===== Records for this exercise =====

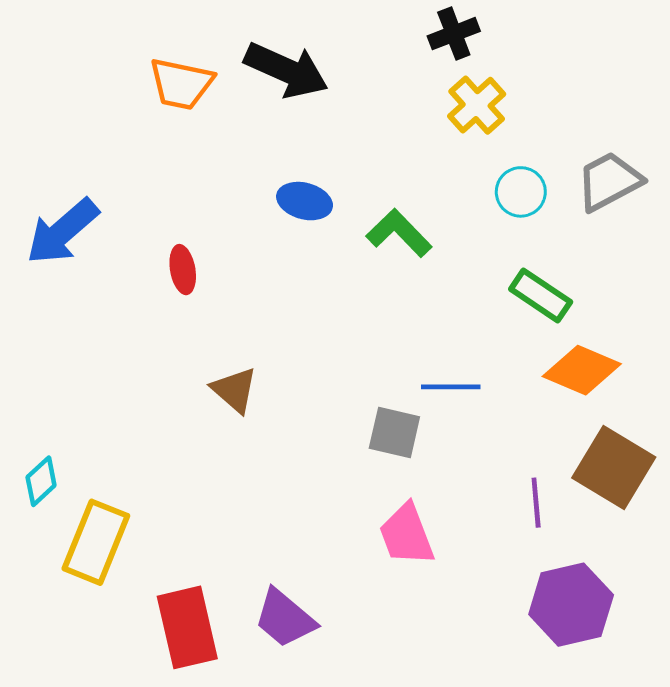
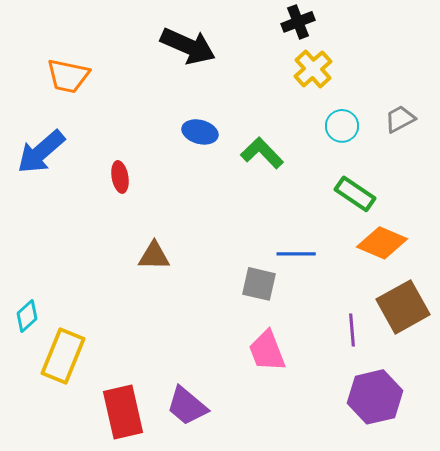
orange trapezoid: (181, 84) -> (68, 76), moved
gray trapezoid: (609, 181) -> (400, 119), size x0.7
brown triangle: (234, 390) -> (154, 256), turned -40
brown square: (614, 468) -> (403, 307), turned 30

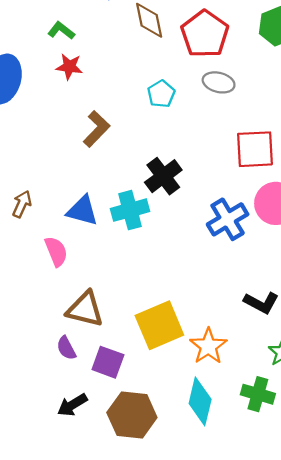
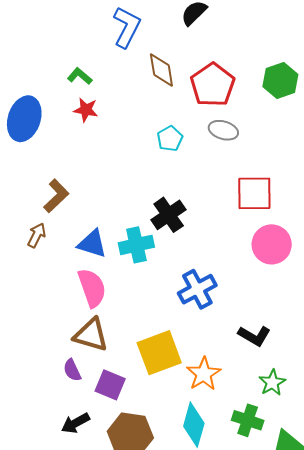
brown L-shape: (96, 129) -> (56, 196), moved
blue cross: (228, 219) -> (197, 289), moved
pink semicircle: (56, 251) -> (92, 288), moved, size x1.4

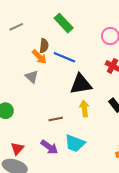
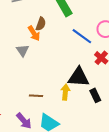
blue line: (64, 57) -> (82, 36), moved
black triangle: (81, 84) -> (79, 77), moved

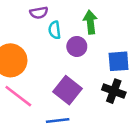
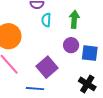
purple circle: (77, 46) -> (71, 45), moved
black cross: (114, 91) -> (87, 84), moved

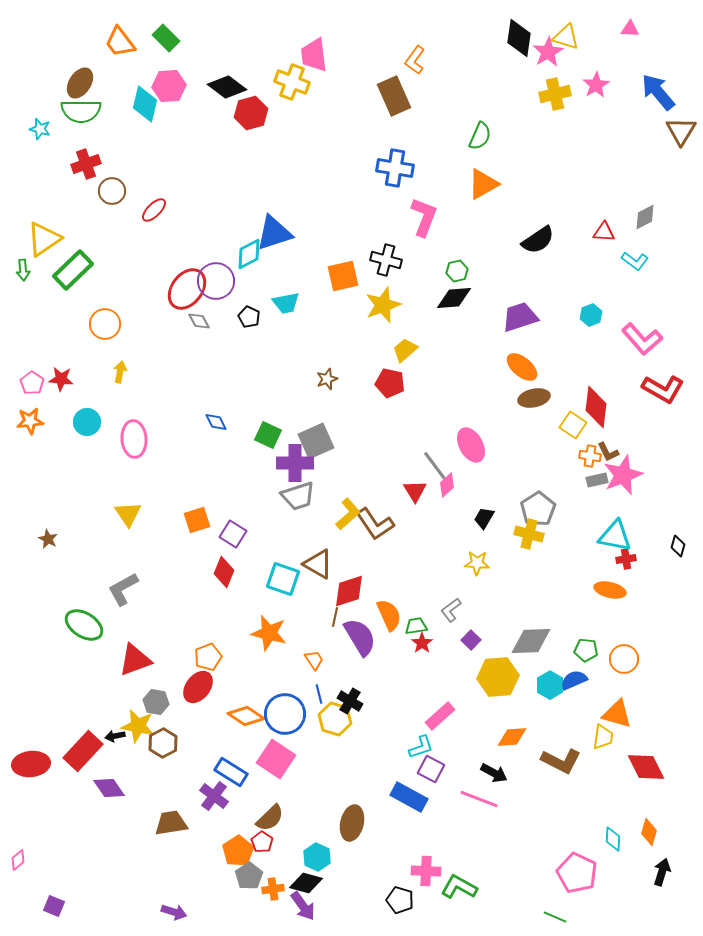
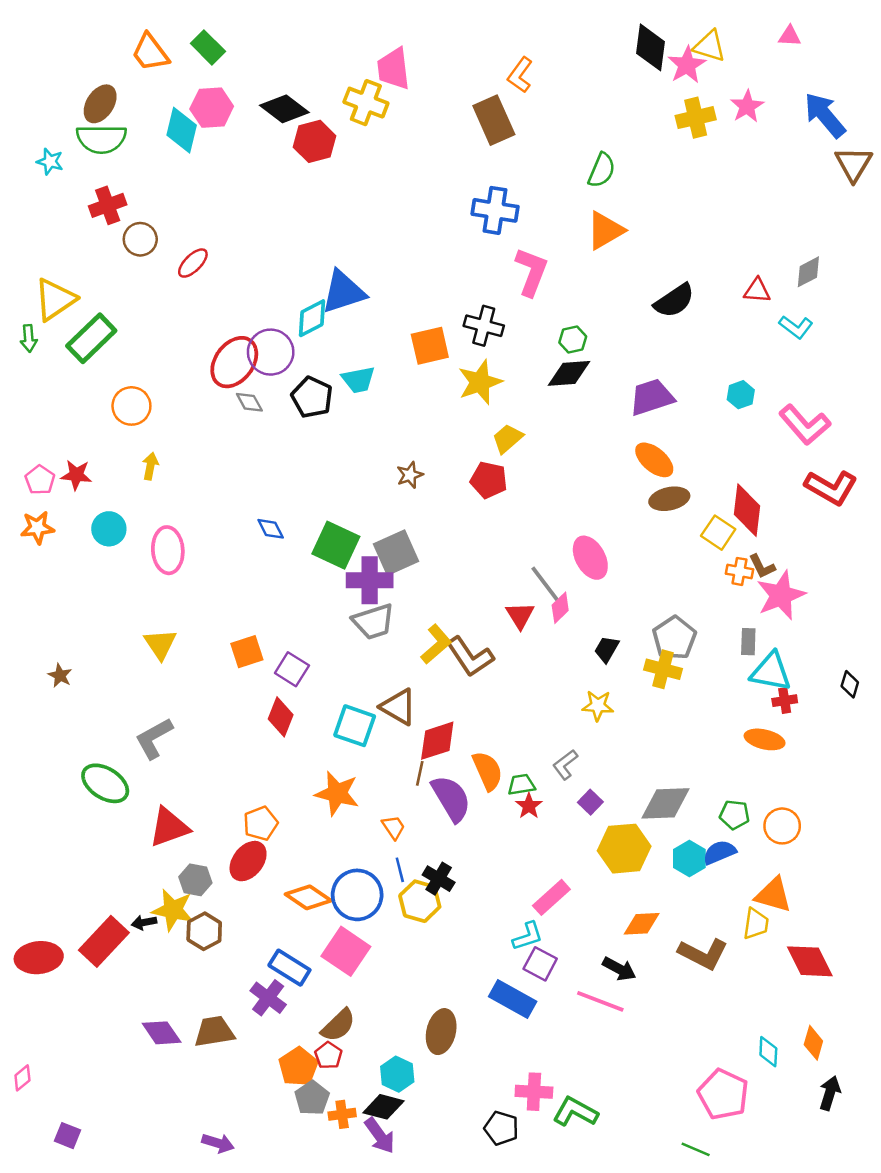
black pentagon: (249, 317) -> (312, 397), size x1.5
green square: (268, 435) -> (336, 545), size x1.4
gray rectangle: (597, 480) -> (748, 642), moved, turned -75
purple diamond: (109, 788) -> (162, 1033), moved

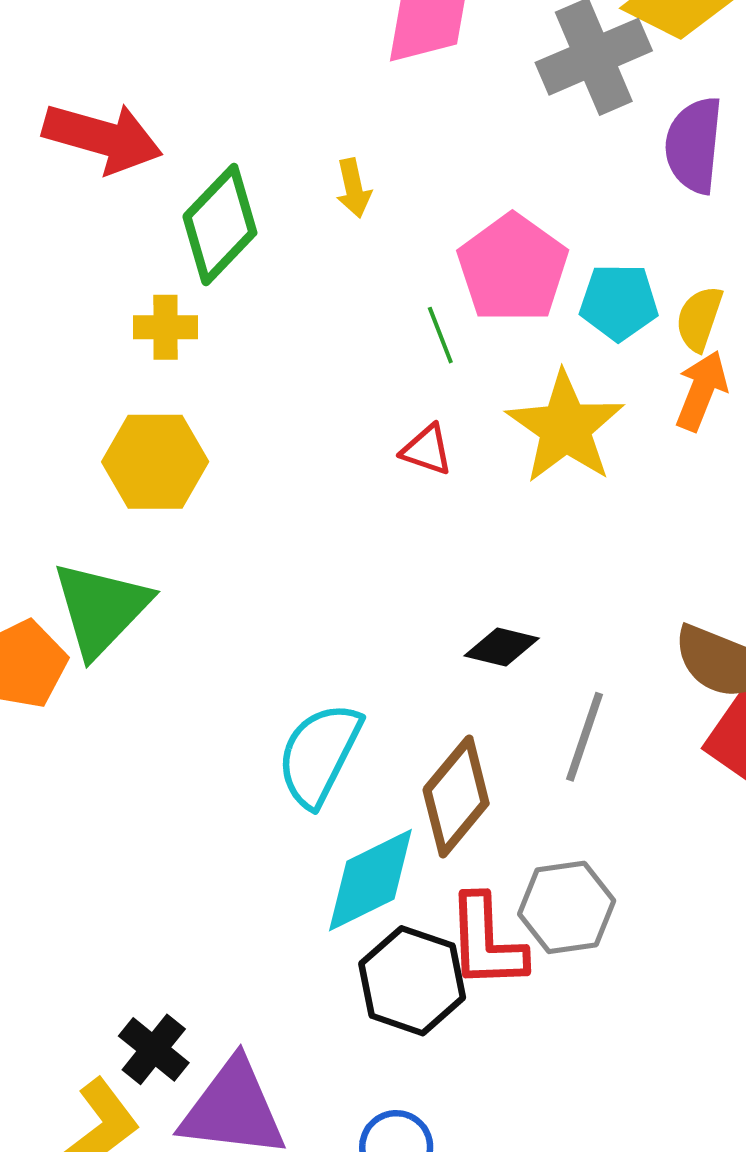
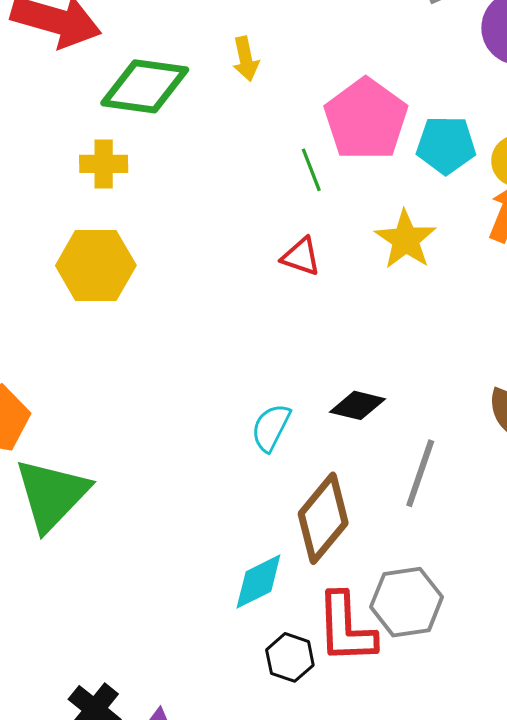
green diamond: (220, 225) -> (145, 86), turned 54
yellow star: (565, 427) -> (406, 240), size x0.7
green triangle: (101, 609) -> (52, 494), moved
cyan semicircle: (319, 754) -> (271, 428), moved, size x0.6
cyan diamond: (370, 880) -> (258, 582), size x0.7
black hexagon: (412, 981) -> (290, 657), size x0.6

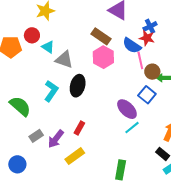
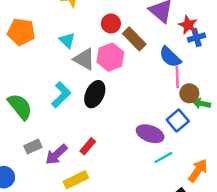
red circle: (32, 35) -> (111, 24), moved
red star: (147, 38) -> (188, 25), moved
pink hexagon: (103, 57) -> (110, 57), moved
purple ellipse: (127, 109) -> (150, 134), turned -35
cyan line: (132, 128) -> (163, 158), moved

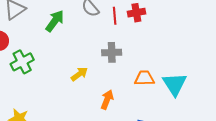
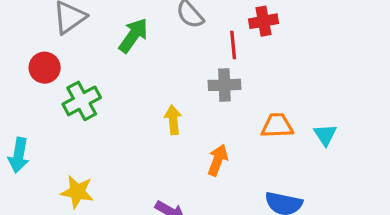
red line: (115, 16) -> (233, 45), moved
yellow arrow: (79, 74) -> (173, 120), turned -60
cyan triangle: (175, 84) -> (325, 135), size x0.6

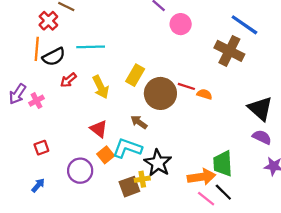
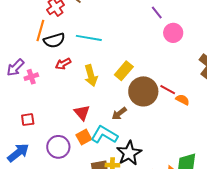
brown arrow: (139, 122) -> (119, 114), turned -84
blue arrow: (38, 185) -> (18, 153), size x1.6

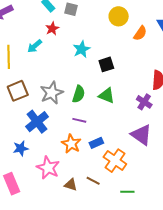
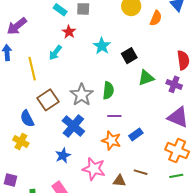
green triangle: (107, 96) -> (146, 78), moved, turned -30
orange cross: (115, 161) -> (177, 151), moved

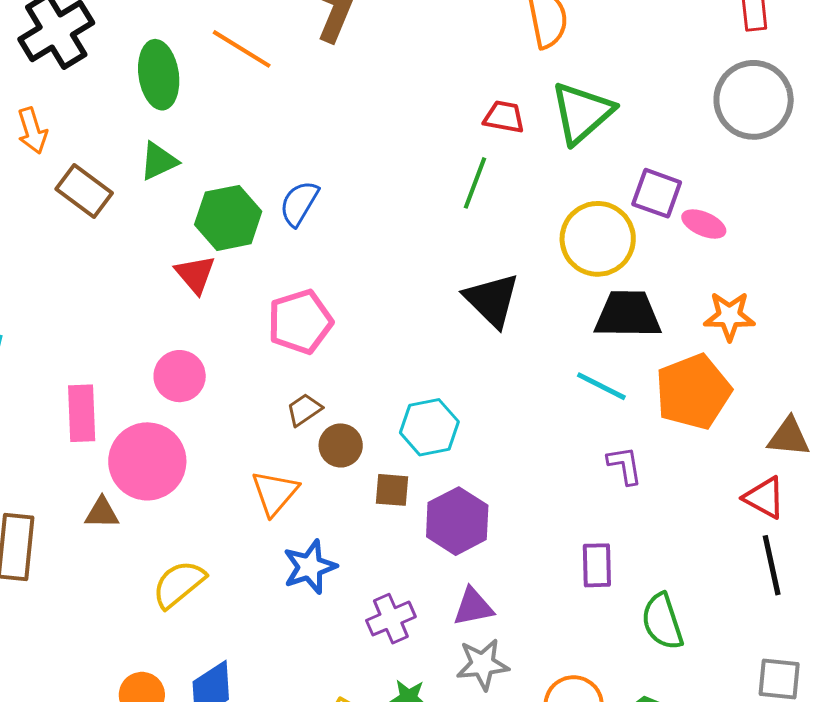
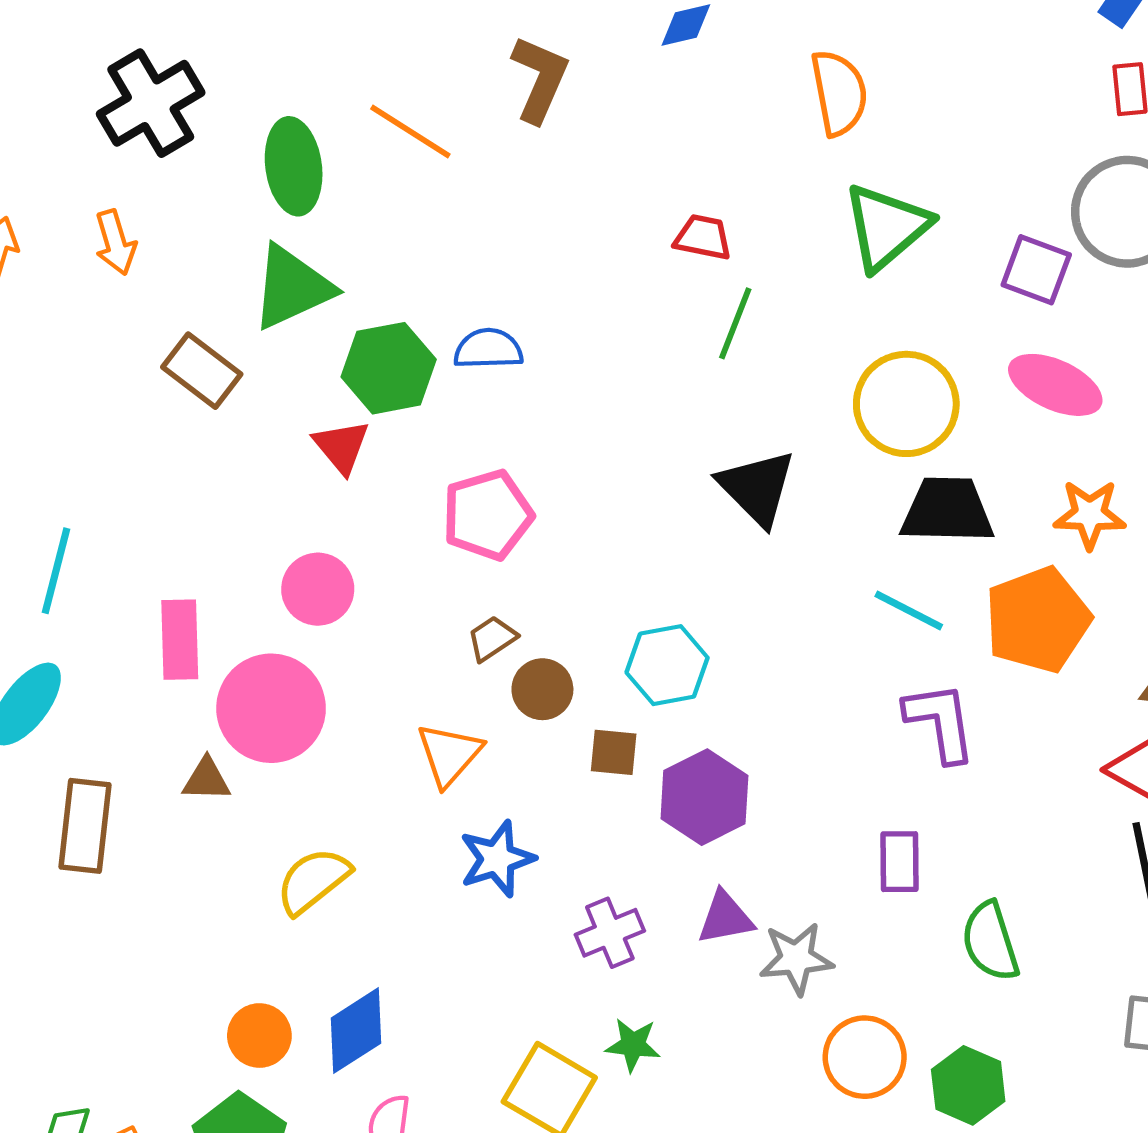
red trapezoid: (504, 117) -> (703, 237), moved
green triangle: (159, 161) -> (292, 287), size x1.6
brown rectangle: (84, 191) -> (202, 371), moved
purple square: (657, 193) -> (1036, 270), moved
blue semicircle: (299, 203) -> (488, 349), turned 57
pink ellipse: (704, 224) -> (1055, 385), size x1.5
purple L-shape: (625, 465) -> (940, 722), size x1.5
gray star: (482, 664) -> (796, 959), moved

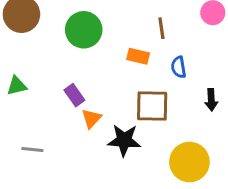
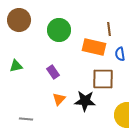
orange rectangle: (138, 56) -> (94, 47), size x1.6
orange triangle: (91, 118) -> (59, 99), moved
gray line: (32, 150) -> (26, 119), moved

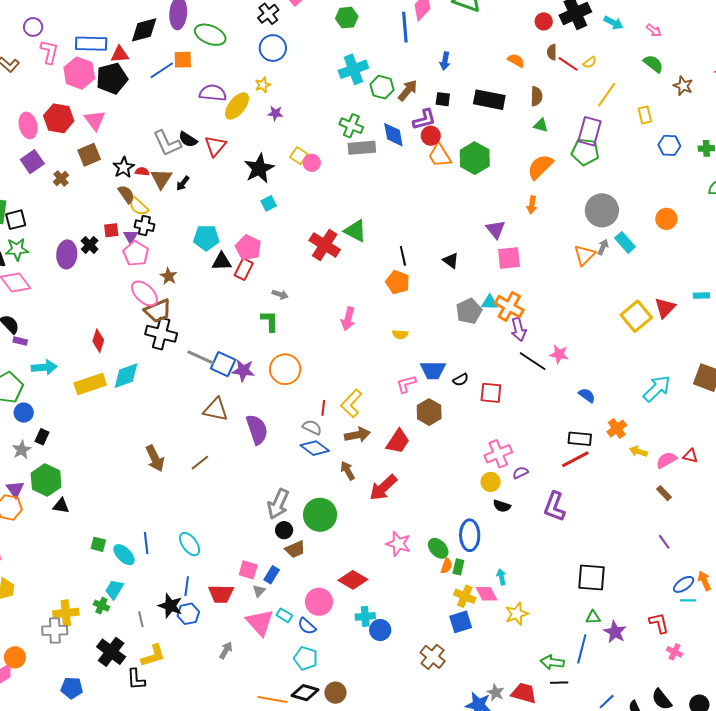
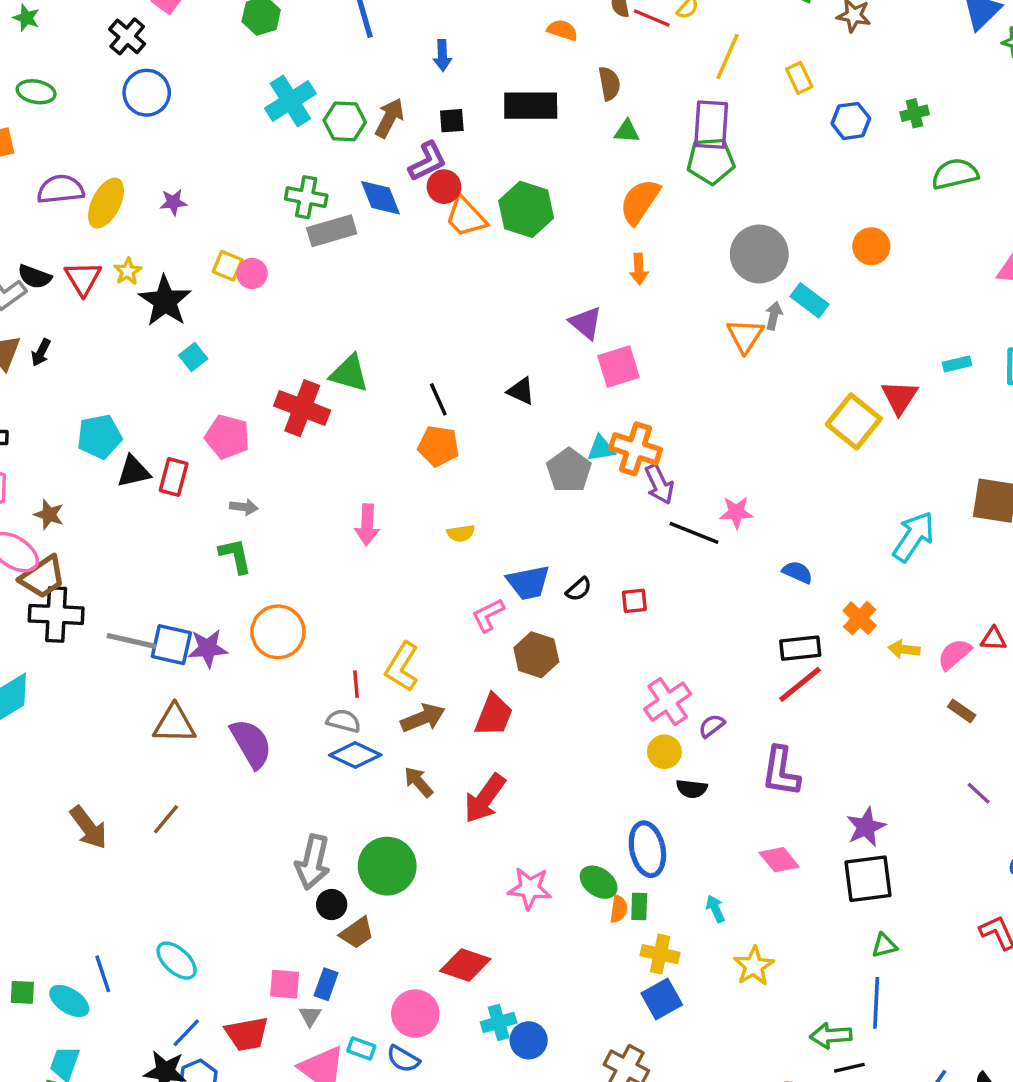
green ellipse: (210, 35) -> (36, 92), size x0.7
yellow star: (263, 85) -> (128, 271), moved
pink pentagon: (248, 248) -> (227, 437), moved
red square: (491, 393) -> (634, 601), size x0.7
blue line: (187, 586) -> (186, 1033), turned 48
pink diamond: (486, 594) -> (779, 860), moved
purple star: (615, 632) -> (866, 827), moved, turned 30

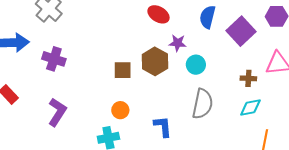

=====

▸ **What to produce**:
Each record has to be set down verbatim, and the pictures must not appear in the copy.

▸ **Response to the exercise**:
orange trapezoid: (181, 84) -> (68, 76), moved
gray trapezoid: (609, 181) -> (400, 119), size x0.7
brown triangle: (234, 390) -> (154, 256), turned -40
brown square: (614, 468) -> (403, 307), turned 30

brown L-shape: (96, 129) -> (56, 196), moved
blue cross: (228, 219) -> (197, 289), moved
pink semicircle: (56, 251) -> (92, 288), moved, size x1.4

blue line: (64, 57) -> (82, 36), moved
black triangle: (81, 84) -> (79, 77), moved

purple circle: (77, 46) -> (71, 45), moved
black cross: (114, 91) -> (87, 84), moved

black pentagon: (249, 317) -> (312, 397), size x1.5
green square: (268, 435) -> (336, 545), size x1.4
gray rectangle: (597, 480) -> (748, 642), moved, turned -75
purple diamond: (109, 788) -> (162, 1033), moved

green diamond: (220, 225) -> (145, 86), turned 54
yellow star: (565, 427) -> (406, 240), size x0.7
green triangle: (101, 609) -> (52, 494), moved
cyan semicircle: (319, 754) -> (271, 428), moved, size x0.6
cyan diamond: (370, 880) -> (258, 582), size x0.7
black hexagon: (412, 981) -> (290, 657), size x0.6

red circle: (32, 35) -> (111, 24), moved
red star: (147, 38) -> (188, 25), moved
pink hexagon: (103, 57) -> (110, 57), moved
purple ellipse: (127, 109) -> (150, 134), turned -35
cyan line: (132, 128) -> (163, 158), moved

red line: (115, 16) -> (233, 45), moved
yellow arrow: (79, 74) -> (173, 120), turned -60
cyan triangle: (175, 84) -> (325, 135), size x0.6

brown arrow: (139, 122) -> (119, 114), turned -84
blue arrow: (38, 185) -> (18, 153), size x1.6

green triangle: (107, 96) -> (146, 78), moved, turned -30
orange cross: (115, 161) -> (177, 151), moved

red trapezoid: (504, 117) -> (703, 237), moved
green triangle: (159, 161) -> (292, 287), size x1.6
brown rectangle: (84, 191) -> (202, 371), moved
purple square: (657, 193) -> (1036, 270), moved
blue semicircle: (299, 203) -> (488, 349), turned 57
pink ellipse: (704, 224) -> (1055, 385), size x1.5
purple L-shape: (625, 465) -> (940, 722), size x1.5
gray star: (482, 664) -> (796, 959), moved

orange rectangle: (138, 56) -> (94, 47), size x1.6
orange triangle: (91, 118) -> (59, 99), moved
gray line: (32, 150) -> (26, 119), moved

green ellipse: (210, 35) -> (36, 92), size x0.7
yellow star: (263, 85) -> (128, 271), moved
pink pentagon: (248, 248) -> (227, 437), moved
red square: (491, 393) -> (634, 601), size x0.7
blue line: (187, 586) -> (186, 1033), turned 48
pink diamond: (486, 594) -> (779, 860), moved
purple star: (615, 632) -> (866, 827), moved, turned 30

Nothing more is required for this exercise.